--- Problem ---
Pick out the lines in the listing below that contain the word "objects" and copy them.

--- Provided records ---
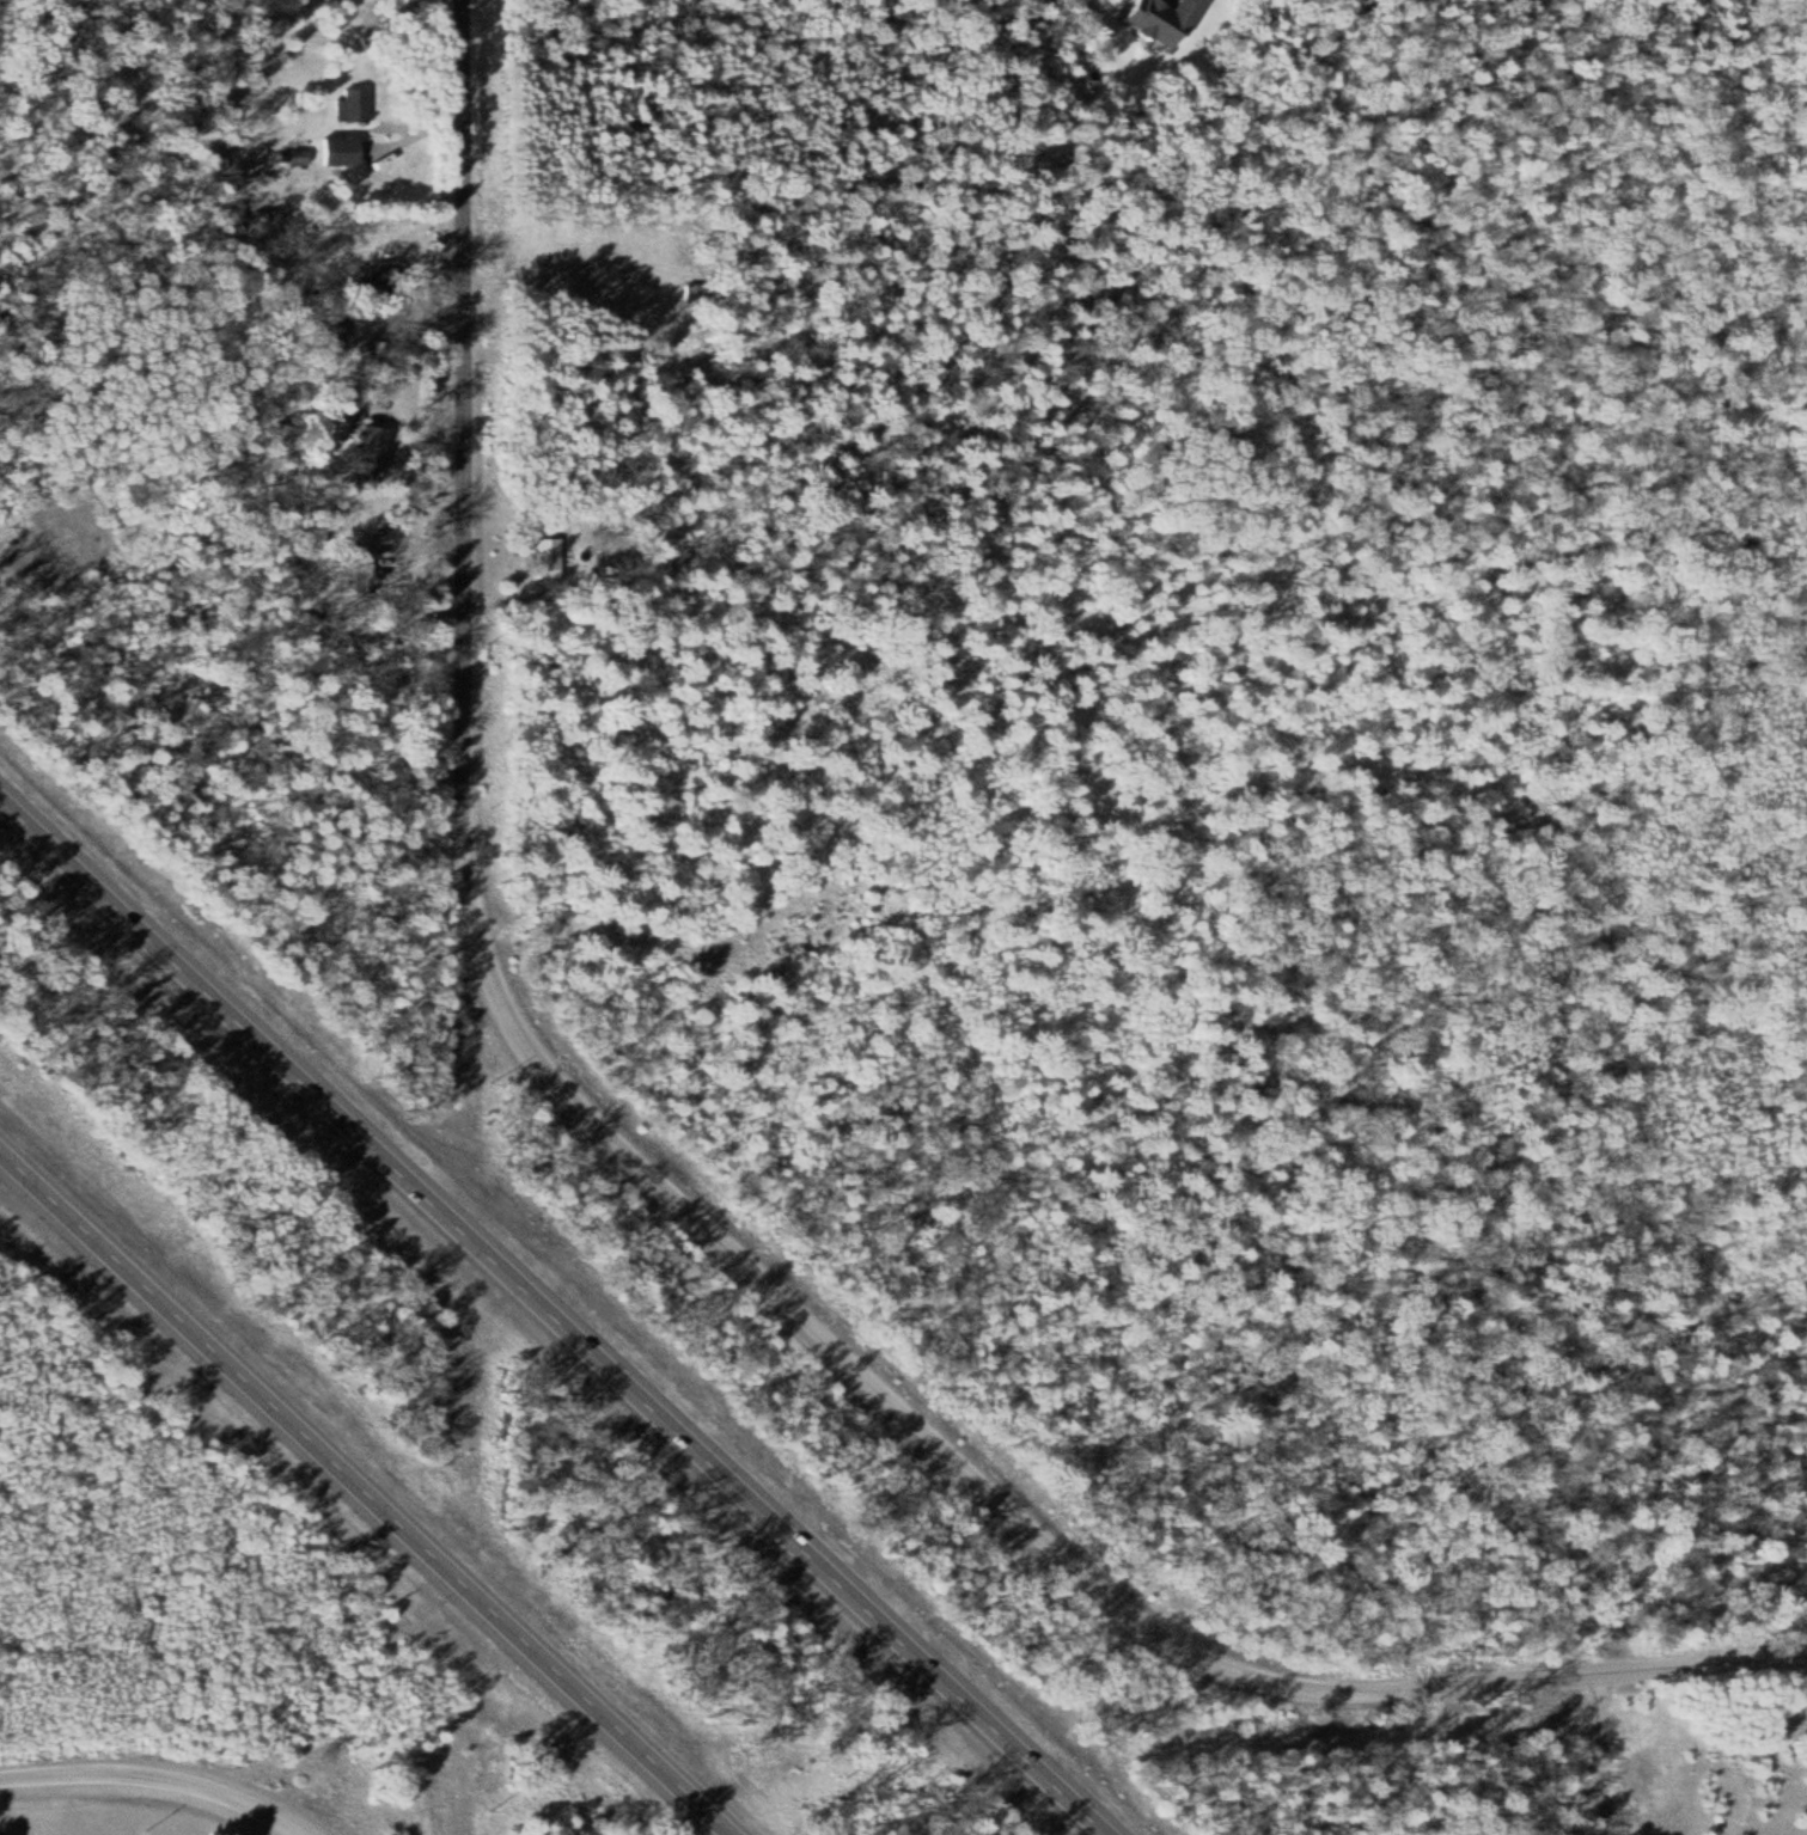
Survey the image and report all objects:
building: (1167, 20)
building: (354, 104)
building: (353, 406)
building: (379, 448)
road: (464, 474)
building: (553, 551)
building: (368, 565)
road: (522, 1040)
road: (553, 1313)
road: (889, 1402)
road: (367, 1490)
road: (1506, 1679)
building: (1792, 1716)
road: (1603, 1753)
road: (159, 1778)

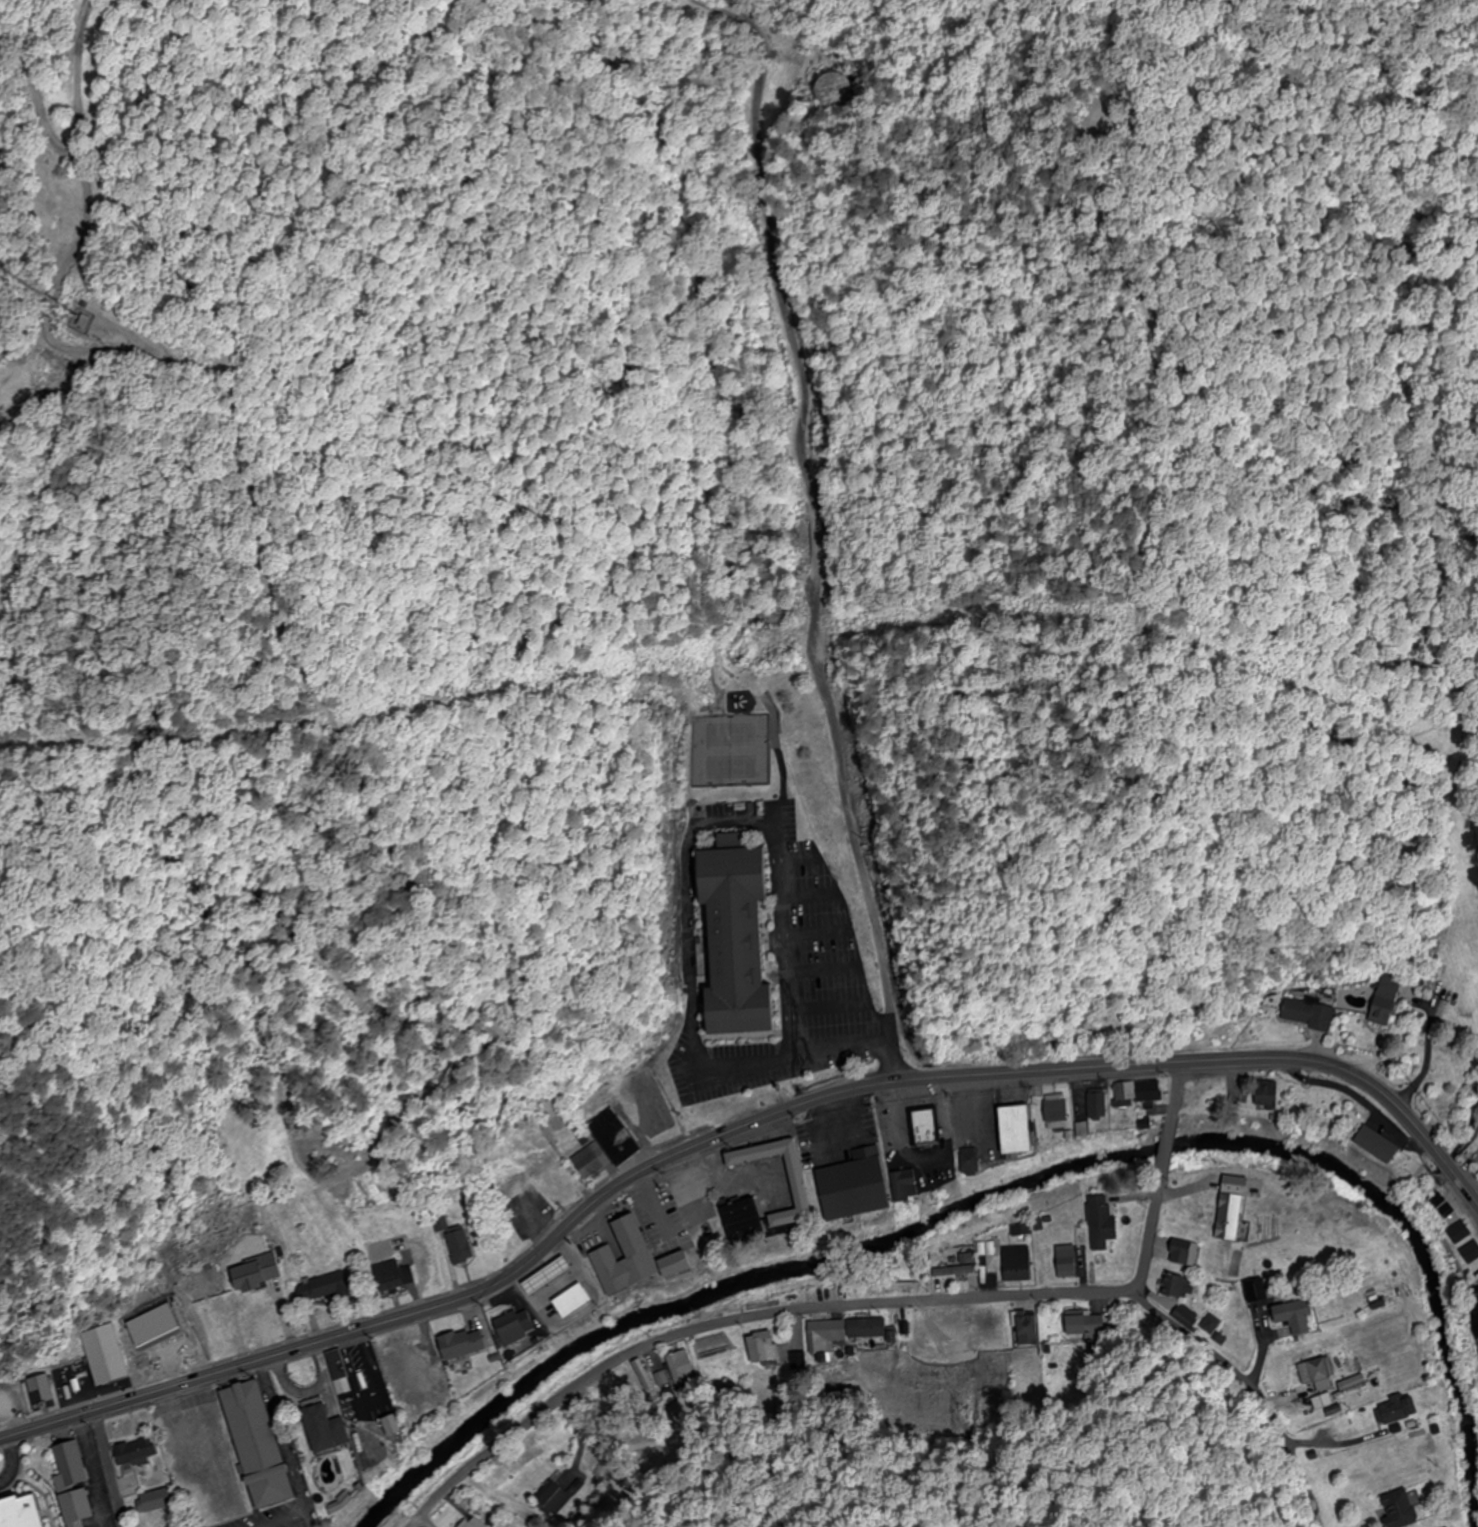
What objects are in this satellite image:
building: (833, 89)
road: (83, 234)
road: (814, 536)
road: (765, 707)
park: (729, 751)
road: (728, 824)
road: (799, 861)
road: (811, 898)
building: (740, 933)
road: (820, 938)
road: (826, 975)
building: (1387, 999)
road: (831, 1011)
building: (1308, 1014)
building: (1139, 1091)
building: (1270, 1093)
building: (1099, 1105)
building: (1059, 1112)
building: (926, 1127)
road: (736, 1129)
building: (1022, 1130)
building: (618, 1137)
building: (1380, 1145)
building: (591, 1160)
building: (973, 1162)
road: (1164, 1176)
building: (563, 1180)
building: (804, 1187)
building: (909, 1187)
building: (1233, 1208)
building: (748, 1219)
building: (1103, 1224)
building: (1460, 1232)
building: (460, 1247)
building: (1185, 1253)
building: (1471, 1253)
building: (628, 1257)
building: (1068, 1262)
building: (680, 1264)
building: (1018, 1264)
building: (955, 1271)
building: (259, 1273)
building: (393, 1276)
building: (1177, 1286)
building: (325, 1289)
building: (553, 1297)
building: (1296, 1316)
building: (1186, 1318)
road: (743, 1321)
building: (1476, 1325)
building: (1085, 1327)
building: (875, 1328)
building: (514, 1330)
building: (932, 1330)
building: (1029, 1330)
building: (450, 1333)
building: (995, 1333)
building: (827, 1337)
building: (763, 1348)
building: (114, 1354)
building: (496, 1362)
building: (405, 1363)
building: (338, 1365)
building: (681, 1369)
building: (1328, 1377)
road: (1249, 1389)
building: (43, 1393)
building: (1324, 1401)
building: (452, 1403)
building: (1400, 1410)
building: (396, 1426)
building: (327, 1429)
building: (262, 1445)
building: (140, 1456)
road: (108, 1468)
building: (76, 1485)
building: (556, 1499)
building: (159, 1500)
building: (1401, 1510)
building: (26, 1513)
road: (430, 1521)
building: (473, 1523)
road: (305, 1524)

--- Output for this exercise ---
Survey the image and report all objects:
What objects are in this satellite image:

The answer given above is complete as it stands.